** Given information follows **
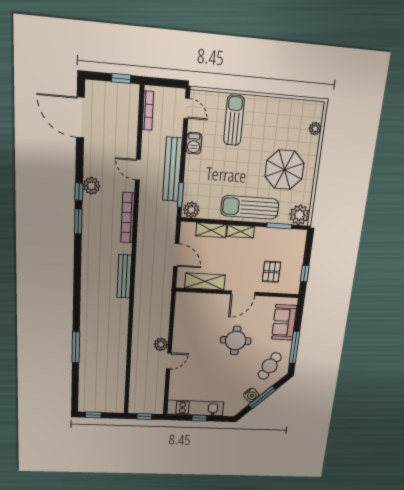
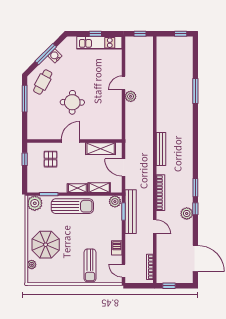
bench: (172, 170) -> (131, 212), moved
parasol: (284, 170) -> (46, 245), moved
sofa: (284, 322) -> (36, 119), removed

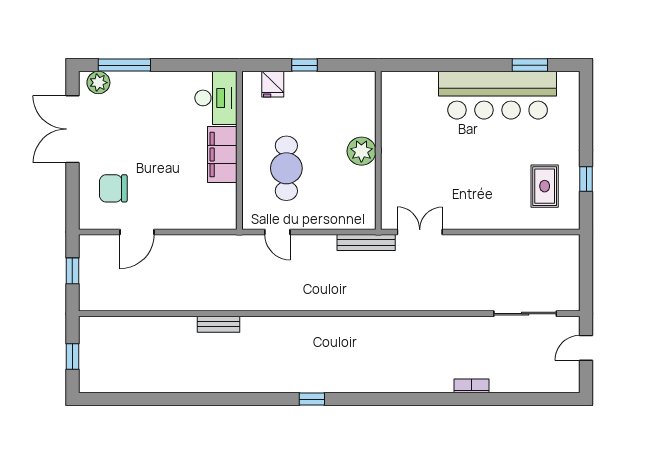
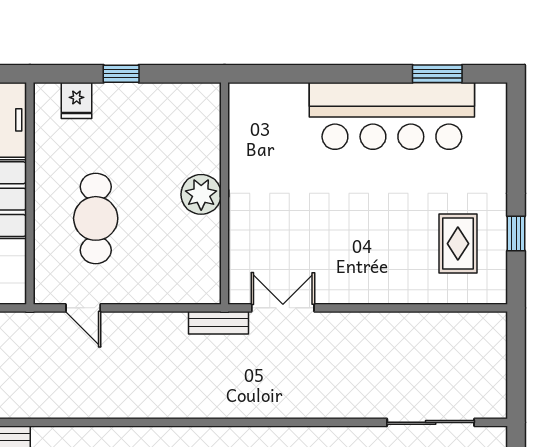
bench: (366, 243) -> (218, 323), width x0.73

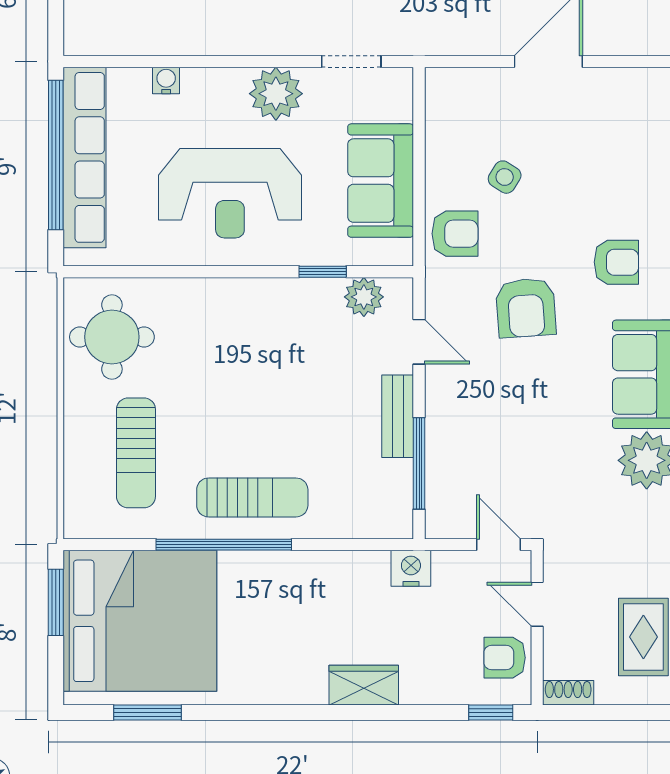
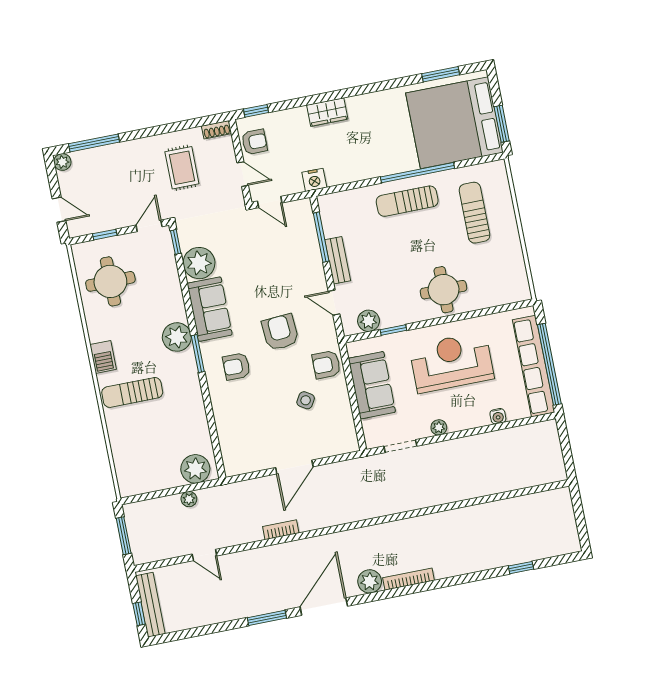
plant: (276, 94) -> (439, 427), width x0.53, depth x0.53
round table: (112, 337) -> (444, 290), moved

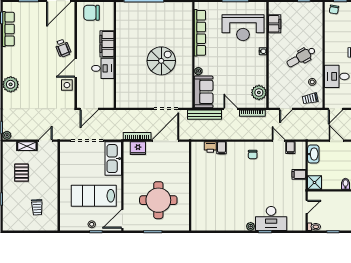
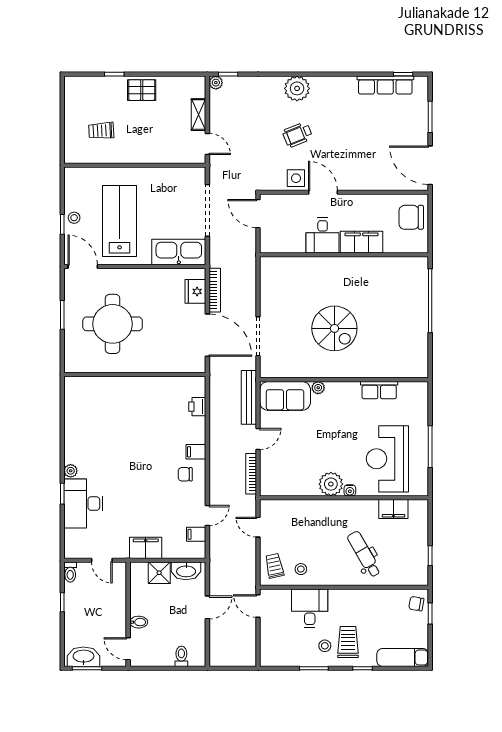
chair: (91, 13) -> (411, 217), turned -90
row of seats: (200, 33) -> (379, 390), width x0.50
wheelchair: (63, 48) -> (298, 135), moved
dental chair: (301, 57) -> (364, 554), moved
plant: (259, 93) -> (331, 484), moved
filing cabinet: (222, 148) -> (196, 452), moved
pallet: (22, 173) -> (142, 90), moved
filing cabinet: (299, 174) -> (146, 548), width x2.00
shower: (315, 183) -> (159, 573), moved

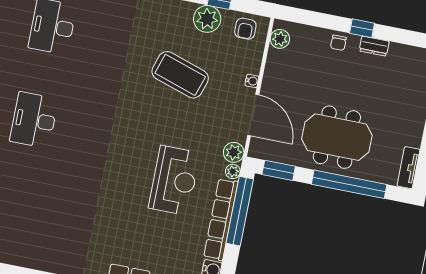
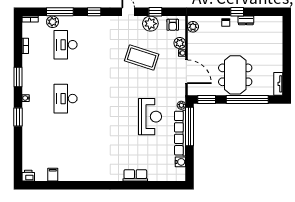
meeting table: (337, 137) -> (235, 75), turned 90
plant: (234, 152) -> (180, 43), moved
** End of Given information **
- _Problem to work on_: Starting at the line with "sofa: (284, 322) -> (36, 119), removed", output each line through the final one of the listing above, and nothing else. Pictures are to be left out.

- _Worked solution_:
sofa: (284, 322) -> (36, 119), removed

bench: (366, 243) -> (218, 323), width x0.73

plant: (276, 94) -> (439, 427), width x0.53, depth x0.53
round table: (112, 337) -> (444, 290), moved

chair: (91, 13) -> (411, 217), turned -90
row of seats: (200, 33) -> (379, 390), width x0.50
wheelchair: (63, 48) -> (298, 135), moved
dental chair: (301, 57) -> (364, 554), moved
plant: (259, 93) -> (331, 484), moved
filing cabinet: (222, 148) -> (196, 452), moved
pallet: (22, 173) -> (142, 90), moved
filing cabinet: (299, 174) -> (146, 548), width x2.00
shower: (315, 183) -> (159, 573), moved

meeting table: (337, 137) -> (235, 75), turned 90
plant: (234, 152) -> (180, 43), moved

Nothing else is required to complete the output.